== Work to complete ==
Pictures excluded, copy all of the data below exactly.

== Supplied records ==
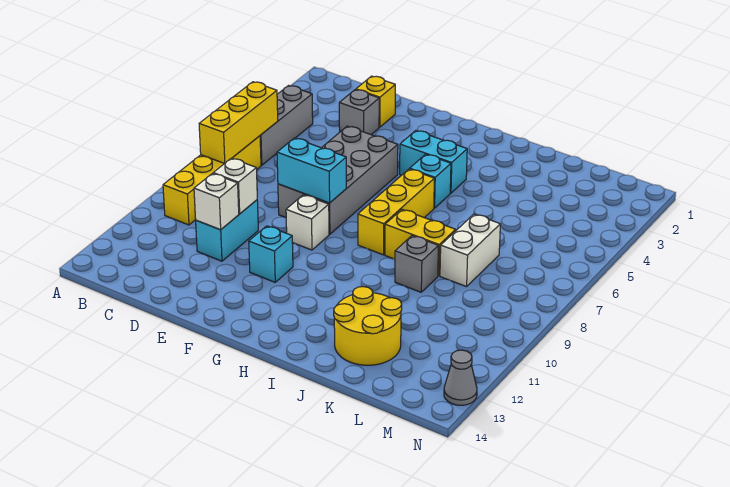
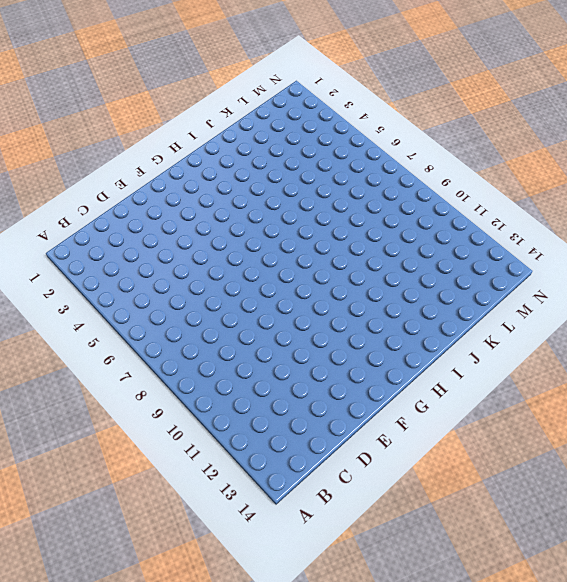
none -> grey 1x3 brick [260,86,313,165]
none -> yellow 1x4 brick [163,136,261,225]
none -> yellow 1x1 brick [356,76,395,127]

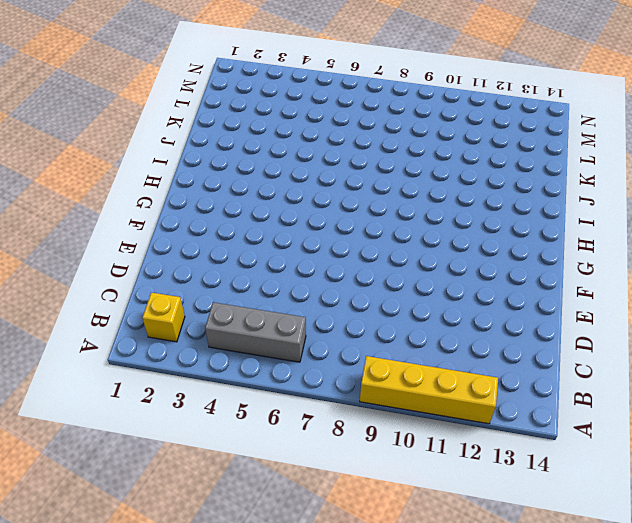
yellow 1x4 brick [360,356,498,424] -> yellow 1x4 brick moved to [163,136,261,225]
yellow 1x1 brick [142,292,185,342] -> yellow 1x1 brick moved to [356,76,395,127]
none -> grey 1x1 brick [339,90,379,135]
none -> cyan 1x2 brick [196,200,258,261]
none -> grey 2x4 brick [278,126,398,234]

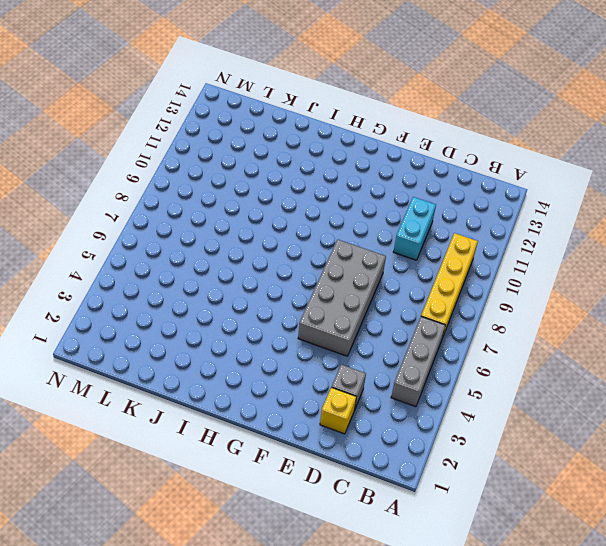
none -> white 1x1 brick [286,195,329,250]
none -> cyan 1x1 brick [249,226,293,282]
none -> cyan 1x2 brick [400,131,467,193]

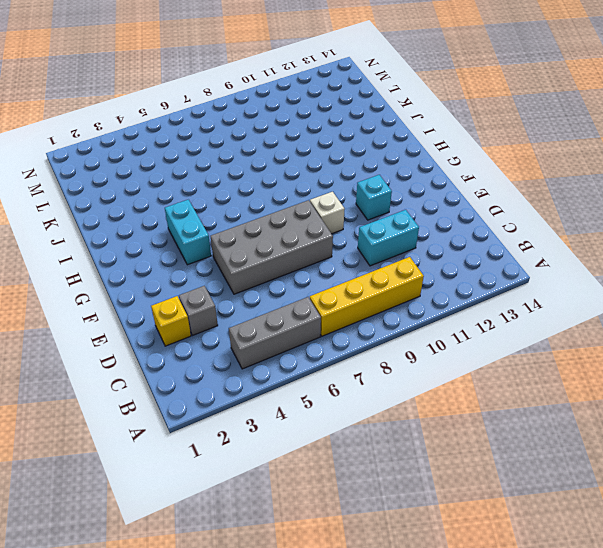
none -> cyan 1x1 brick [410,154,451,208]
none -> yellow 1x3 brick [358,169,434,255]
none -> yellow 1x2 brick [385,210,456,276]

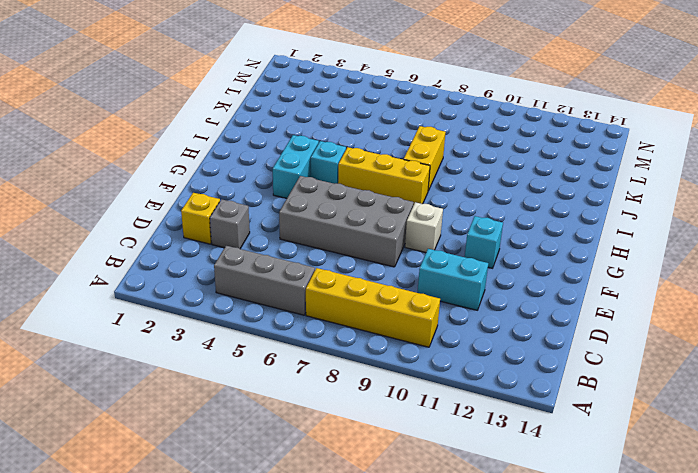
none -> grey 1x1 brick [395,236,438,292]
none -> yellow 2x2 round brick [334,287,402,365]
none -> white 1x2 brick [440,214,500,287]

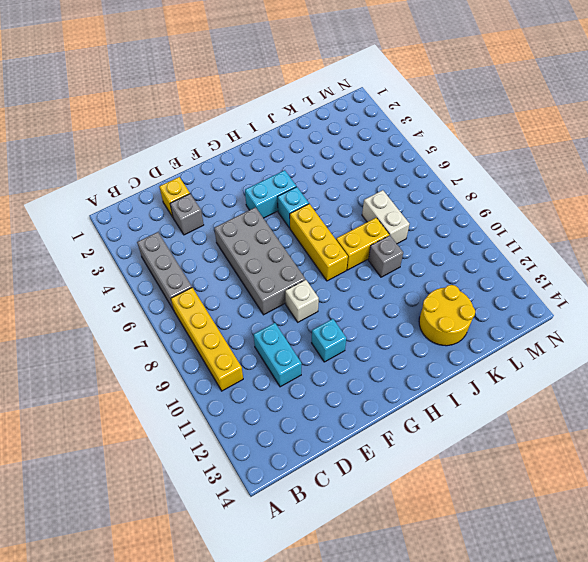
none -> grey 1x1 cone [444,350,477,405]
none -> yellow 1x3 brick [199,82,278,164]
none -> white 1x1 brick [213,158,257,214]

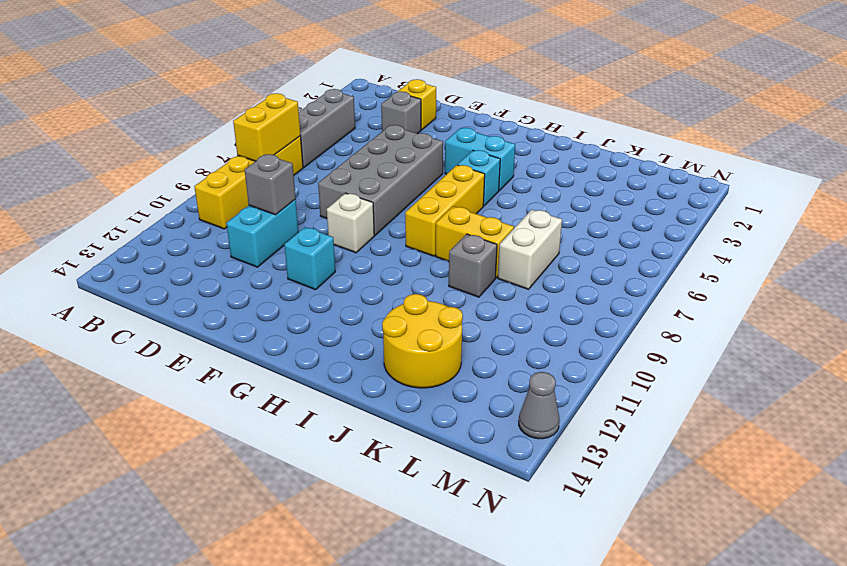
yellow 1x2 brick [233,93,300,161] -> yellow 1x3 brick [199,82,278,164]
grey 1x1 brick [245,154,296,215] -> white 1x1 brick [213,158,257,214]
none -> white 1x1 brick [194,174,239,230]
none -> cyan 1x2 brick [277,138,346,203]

== Exercise response ==
none -> grey 1x3 brick [260,86,313,165]
none -> yellow 1x4 brick [163,136,261,225]
none -> yellow 1x1 brick [356,76,395,127]

yellow 1x4 brick [360,356,498,424] -> yellow 1x4 brick moved to [163,136,261,225]
yellow 1x1 brick [142,292,185,342] -> yellow 1x1 brick moved to [356,76,395,127]
none -> grey 1x1 brick [339,90,379,135]
none -> cyan 1x2 brick [196,200,258,261]
none -> grey 2x4 brick [278,126,398,234]

none -> white 1x1 brick [286,195,329,250]
none -> cyan 1x1 brick [249,226,293,282]
none -> cyan 1x2 brick [400,131,467,193]

none -> cyan 1x1 brick [410,154,451,208]
none -> yellow 1x3 brick [358,169,434,255]
none -> yellow 1x2 brick [385,210,456,276]

none -> grey 1x1 brick [395,236,438,292]
none -> yellow 2x2 round brick [334,287,402,365]
none -> white 1x2 brick [440,214,500,287]

none -> grey 1x1 cone [444,350,477,405]
none -> yellow 1x3 brick [199,82,278,164]
none -> white 1x1 brick [213,158,257,214]

yellow 1x2 brick [233,93,300,161] -> yellow 1x3 brick [199,82,278,164]
grey 1x1 brick [245,154,296,215] -> white 1x1 brick [213,158,257,214]
none -> white 1x1 brick [194,174,239,230]
none -> cyan 1x2 brick [277,138,346,203]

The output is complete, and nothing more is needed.